**What to do**
Everything except the pictures should be printed exactly as it appears in the records.

**Data for processing**
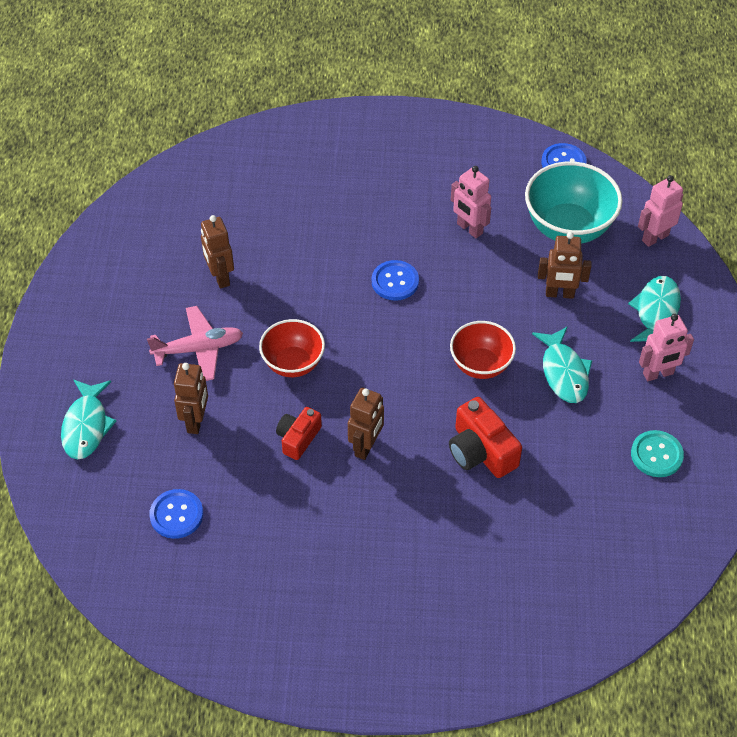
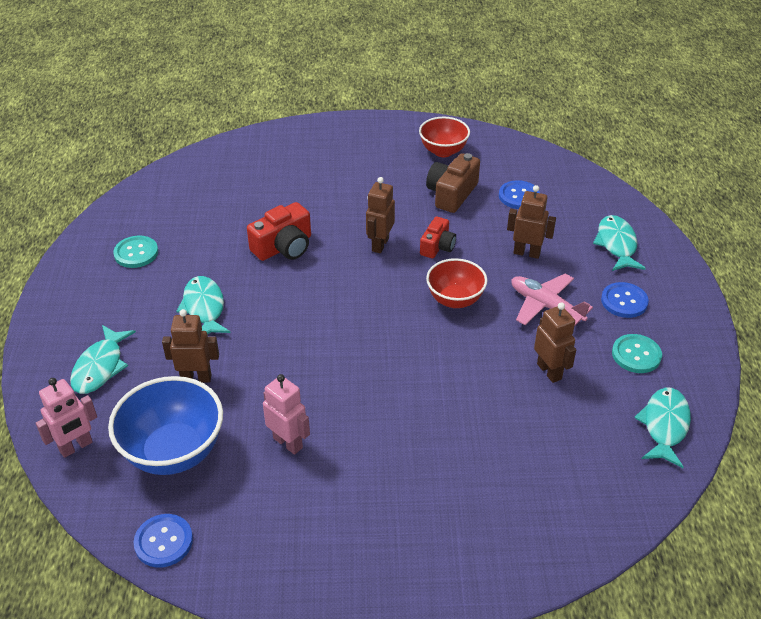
camera: 175 degrees right, 10 degrees down
(130, 288) = (636, 355): none -> turquoise button
(137, 221) = (664, 426): none -> turquoise fish
(196, 421) = (527, 253): brown robot -> brown robot turned 105 degrees clockwise
(198, 349) = (546, 306): pink plane -> pink plane turned 60 degrees clockwise
(263, 526) = (451, 194): none -> brown camera
(395, 281) = (367, 379): blue button -> blue button (624, 301)
(480, 365) = (281, 309): red bowl -> red bowl (443, 151)
(481, 451) = (284, 247): red camera -> red camera turned 90 degrees clockwise
(568, 227) = (174, 452): turquoise bowl -> blue bowl
(658, 374) = (116, 312): pink robot -> none

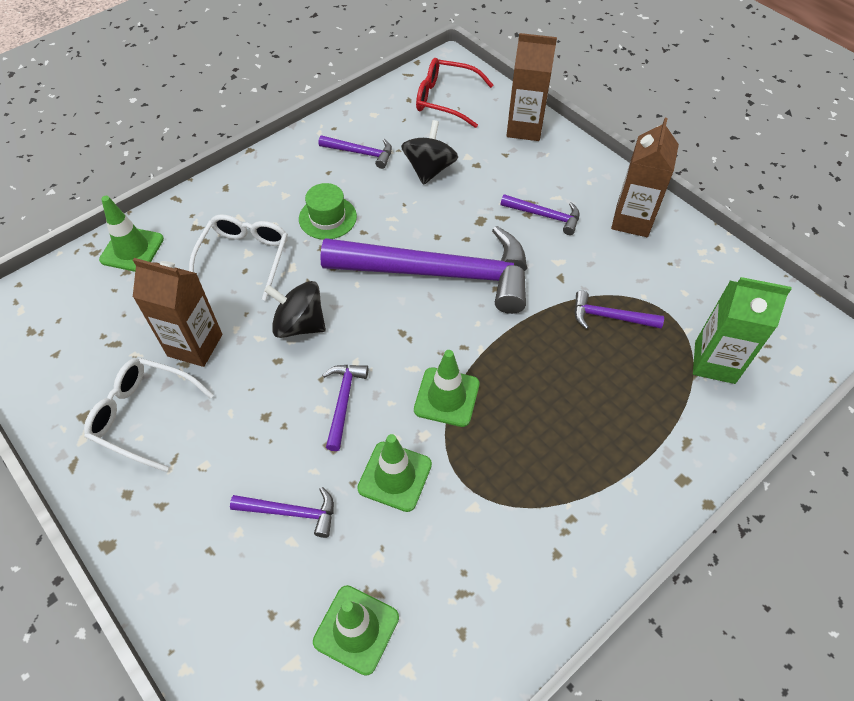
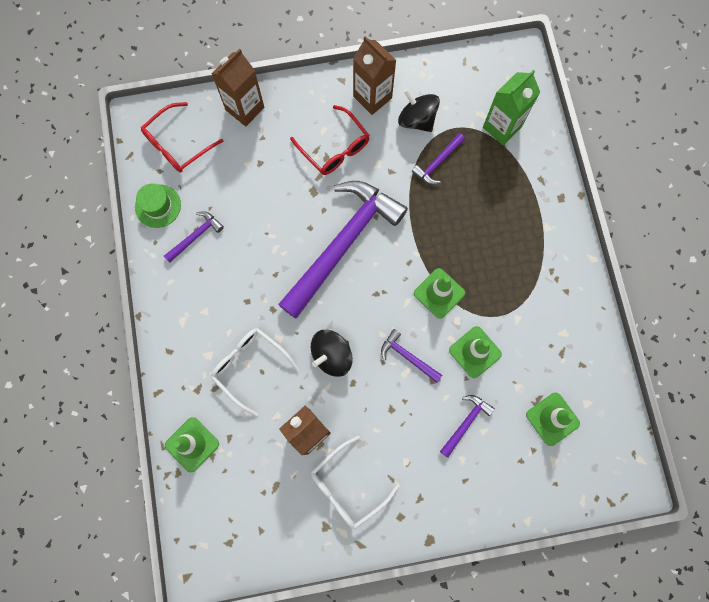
camera: 60 degrees left, 20 degrees up
(327, 218) = (247, 292): green hat -> green hat (158, 206)
(429, 169) = (243, 197): black spinning top -> black spinning top (417, 120)
(544, 216) = (335, 148): purple hammer -> red glasses

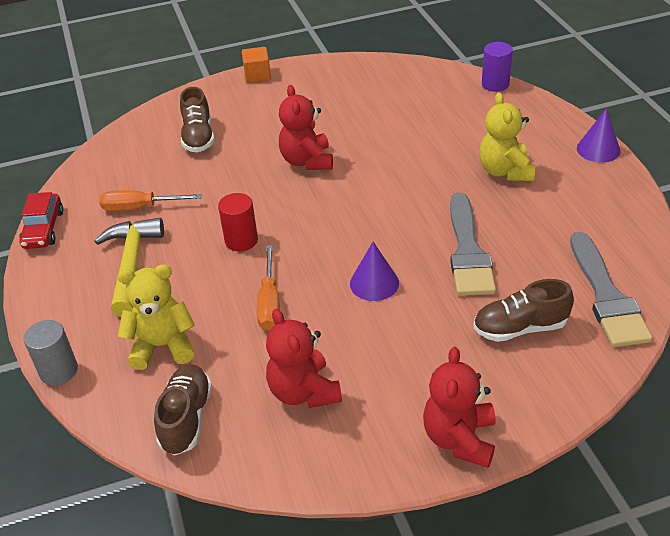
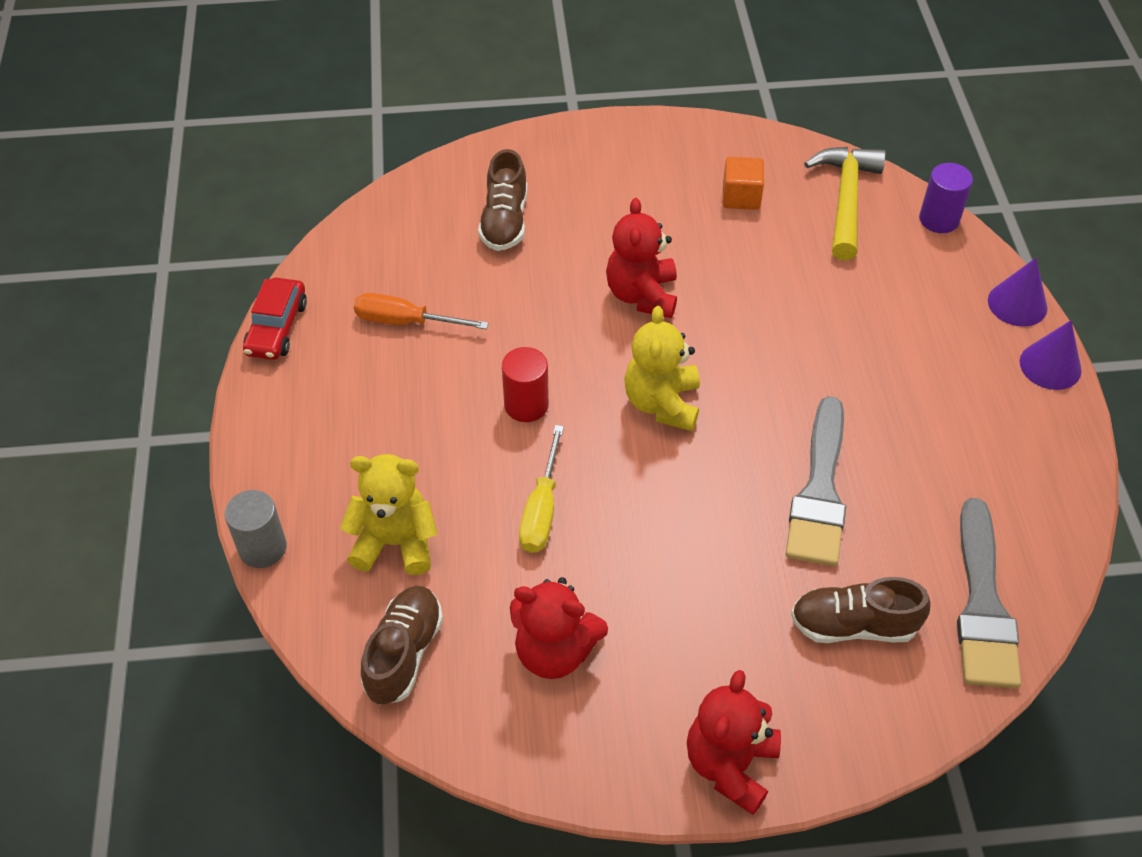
camera: 10 degrees right, 10 degrees up
(131, 264) = (379, 409): yellow hammer -> yellow hammer (845, 199)
(257, 75) = (608, 131): orange cube -> orange cube (741, 197)
(269, 302) = (542, 509): orange screwdriver -> yellow screwdriver
(304, 392) = (554, 651): red teddy bear -> red teddy bear turned 60 degrees counterclockwise
(374, 283) = (683, 512): purple cone -> purple cone (1017, 304)
(505, 171) = (908, 373): yellow teddy bear -> yellow teddy bear (662, 403)

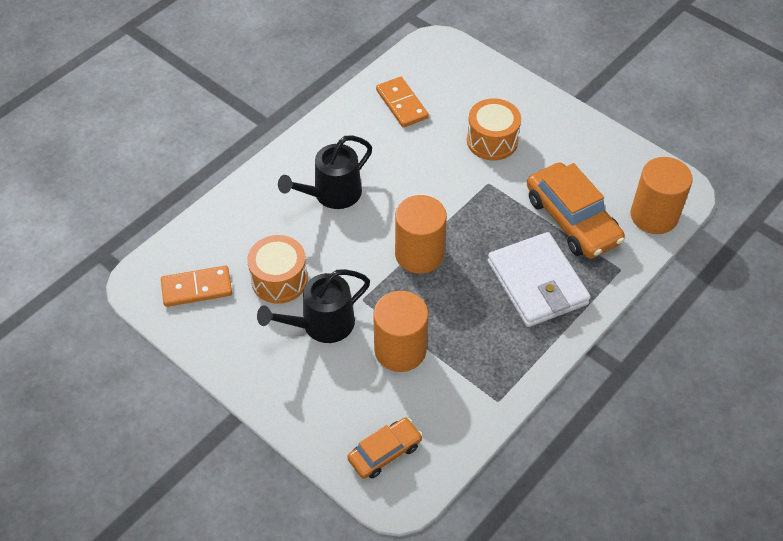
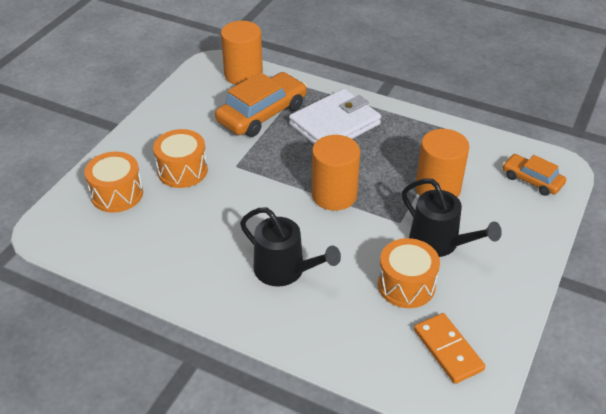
camera: 105 degrees left, 10 degrees down
(402, 104) = (144, 242): orange domino -> none
(471, 91) = (117, 194): none -> orange drum

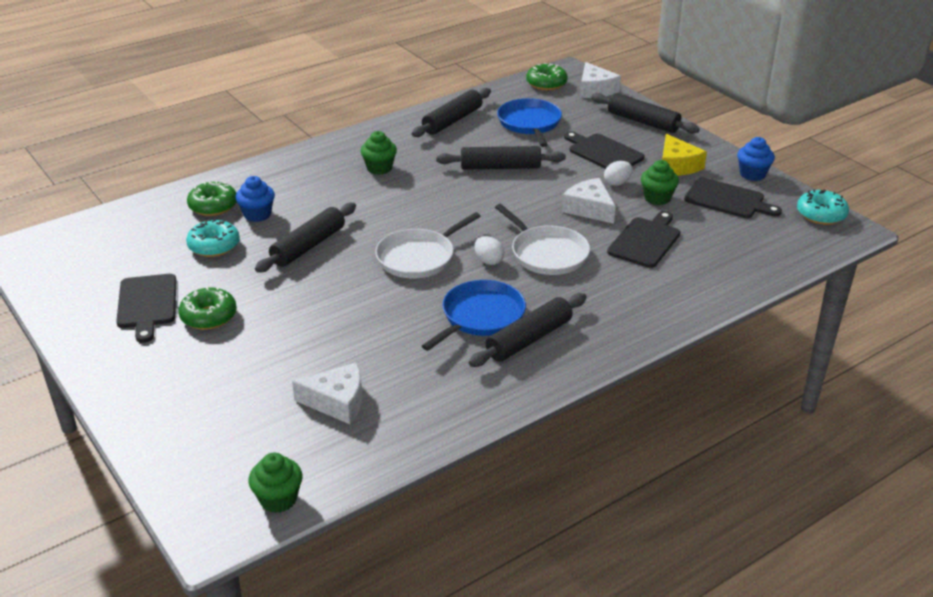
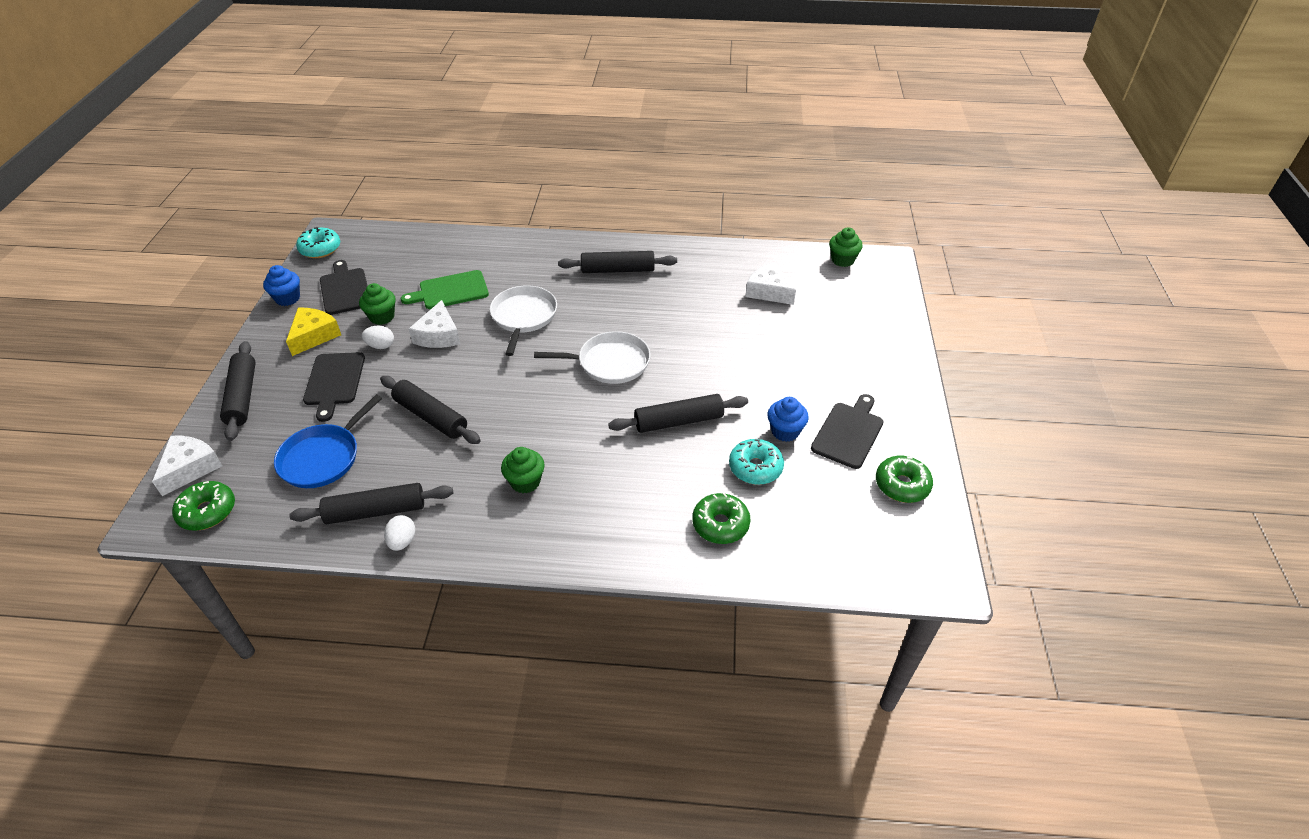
camera: 140 degrees left, 10 degrees up
(209, 316) = (807, 394): green donut -> green donut (902, 485)
(257, 214) = (689, 486): blue cupcake -> blue cupcake (785, 431)
(480, 317) = (627, 297): blue pan -> none
(488, 261) = (568, 333): white egg -> white egg (402, 541)
(645, 241) = (450, 291): black cutting board -> green cutting board

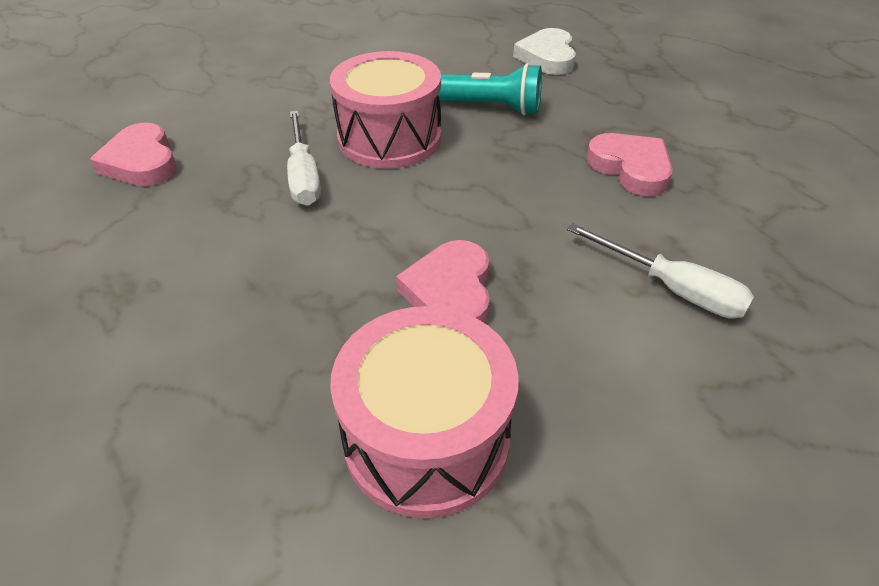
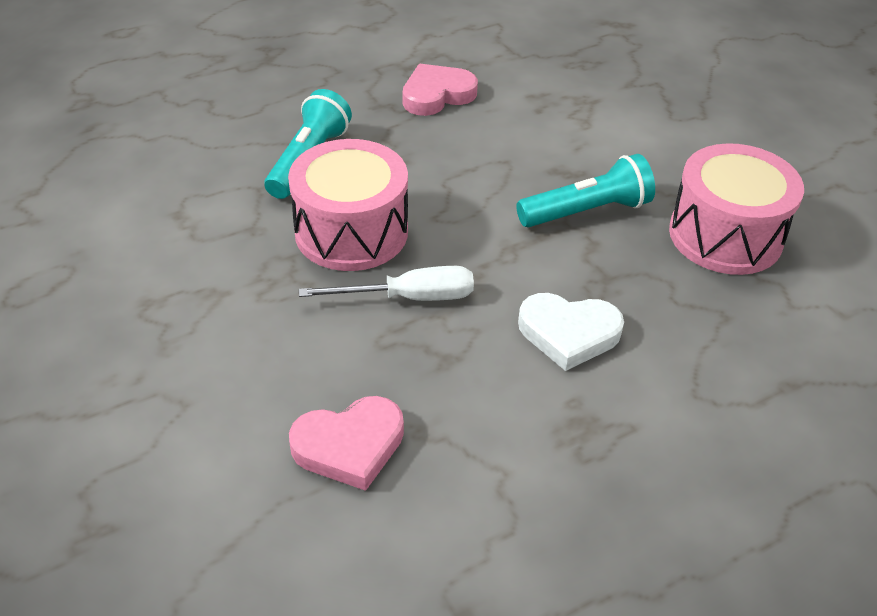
camera: 85 degrees left, 0 degrees up
(450, 292) = (587, 211): pink heart -> turquoise flashlight
(547, 57) = (217, 104): white heart -> white heart (568, 333)
(671, 288) = (585, 108): white screwdriver -> none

**Worked solution**
camera: 175 degrees right, 10 degrees down
(130, 288) = (636, 355): none -> turquoise button
(137, 221) = (664, 426): none -> turquoise fish
(196, 421) = (527, 253): brown robot -> brown robot turned 105 degrees clockwise
(198, 349) = (546, 306): pink plane -> pink plane turned 60 degrees clockwise
(263, 526) = (451, 194): none -> brown camera
(395, 281) = (367, 379): blue button -> blue button (624, 301)
(480, 365) = (281, 309): red bowl -> red bowl (443, 151)
(481, 451) = (284, 247): red camera -> red camera turned 90 degrees clockwise
(568, 227) = (174, 452): turquoise bowl -> blue bowl
(658, 374) = (116, 312): pink robot -> none

camera: 60 degrees left, 20 degrees up
(327, 218) = (247, 292): green hat -> green hat (158, 206)
(429, 169) = (243, 197): black spinning top -> black spinning top (417, 120)
(544, 216) = (335, 148): purple hammer -> red glasses

camera: 10 degrees right, 10 degrees up
(131, 264) = (379, 409): yellow hammer -> yellow hammer (845, 199)
(257, 75) = (608, 131): orange cube -> orange cube (741, 197)
(269, 302) = (542, 509): orange screwdriver -> yellow screwdriver
(304, 392) = (554, 651): red teddy bear -> red teddy bear turned 60 degrees counterclockwise
(374, 283) = (683, 512): purple cone -> purple cone (1017, 304)
(505, 171) = (908, 373): yellow teddy bear -> yellow teddy bear (662, 403)

camera: 105 degrees left, 10 degrees down
(402, 104) = (144, 242): orange domino -> none
(471, 91) = (117, 194): none -> orange drum

camera: 140 degrees left, 10 degrees up
(209, 316) = (807, 394): green donut -> green donut (902, 485)
(257, 214) = (689, 486): blue cupcake -> blue cupcake (785, 431)
(480, 317) = (627, 297): blue pan -> none
(488, 261) = (568, 333): white egg -> white egg (402, 541)
(645, 241) = (450, 291): black cutting board -> green cutting board

camera: 85 degrees left, 0 degrees up
(450, 292) = (587, 211): pink heart -> turquoise flashlight
(547, 57) = (217, 104): white heart -> white heart (568, 333)
(671, 288) = (585, 108): white screwdriver -> none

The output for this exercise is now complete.